_What the task asks_. Transcribe, leaving out every picture, the lines that run from the start of the listing below through the line with "black circle: (226, 354)".

_Entries supplied_.
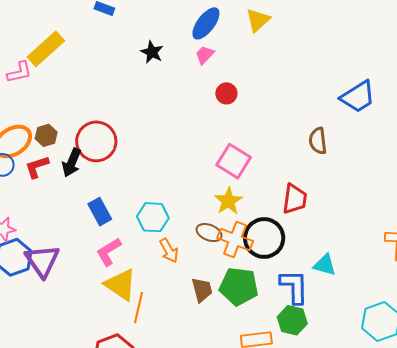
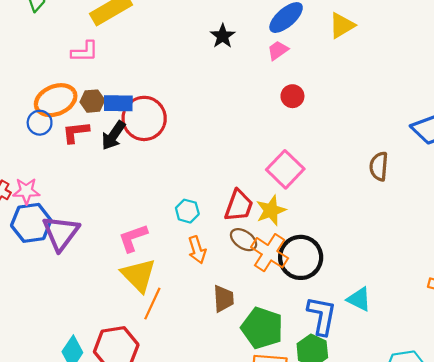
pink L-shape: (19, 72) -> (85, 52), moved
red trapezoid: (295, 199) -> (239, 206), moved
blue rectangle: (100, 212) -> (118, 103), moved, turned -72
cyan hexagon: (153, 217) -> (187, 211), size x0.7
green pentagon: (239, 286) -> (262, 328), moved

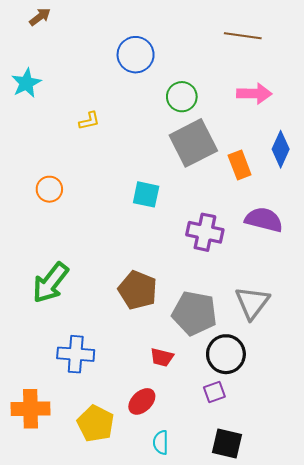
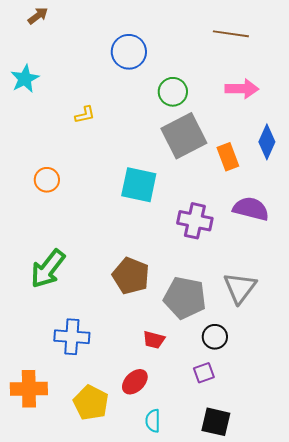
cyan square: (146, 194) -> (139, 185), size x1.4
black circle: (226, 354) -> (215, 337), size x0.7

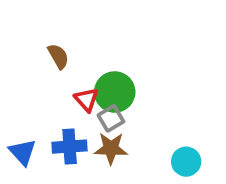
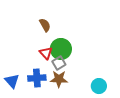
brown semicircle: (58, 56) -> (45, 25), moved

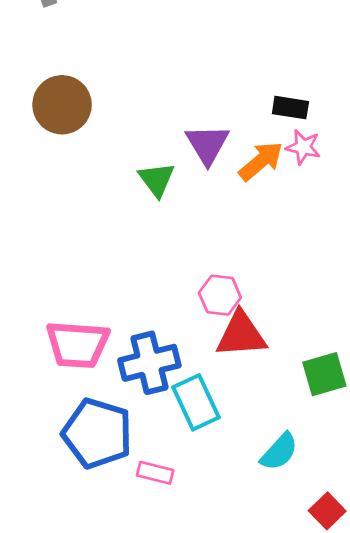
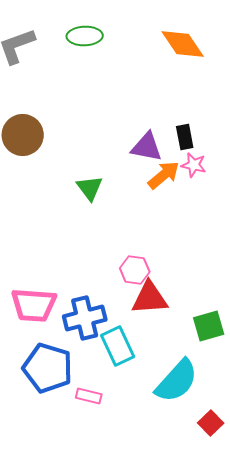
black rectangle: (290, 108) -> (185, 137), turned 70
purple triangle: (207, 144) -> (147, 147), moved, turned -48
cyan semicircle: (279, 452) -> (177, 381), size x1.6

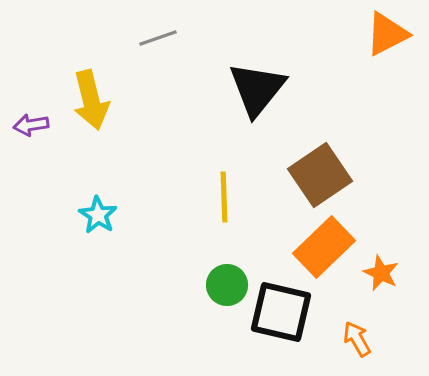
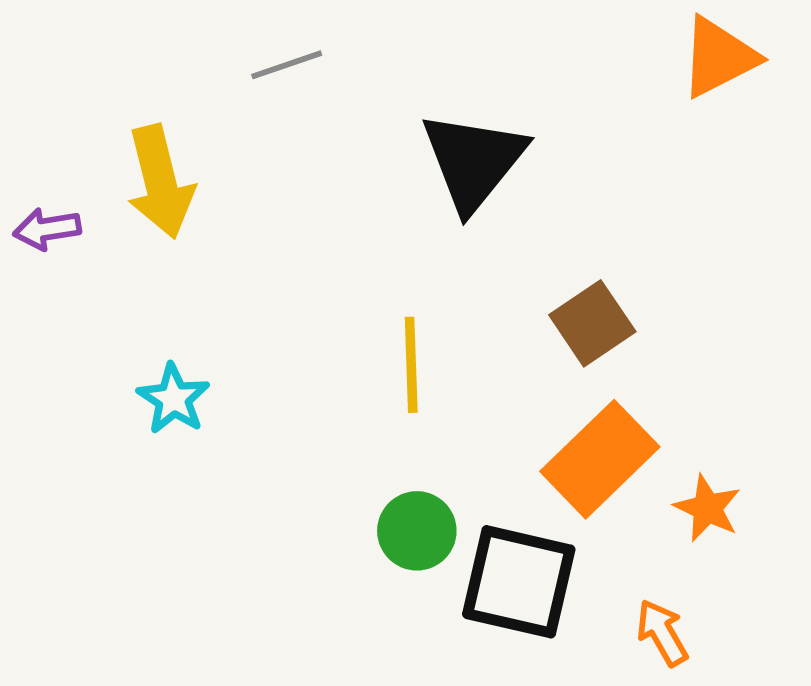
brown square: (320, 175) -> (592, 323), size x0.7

_Task result_.
pink L-shape: (19, 72) -> (85, 52), moved
red trapezoid: (295, 199) -> (239, 206), moved
blue rectangle: (100, 212) -> (118, 103), moved, turned -72
cyan hexagon: (153, 217) -> (187, 211), size x0.7
green pentagon: (239, 286) -> (262, 328), moved

cyan square: (146, 194) -> (139, 185), size x1.4
black circle: (226, 354) -> (215, 337), size x0.7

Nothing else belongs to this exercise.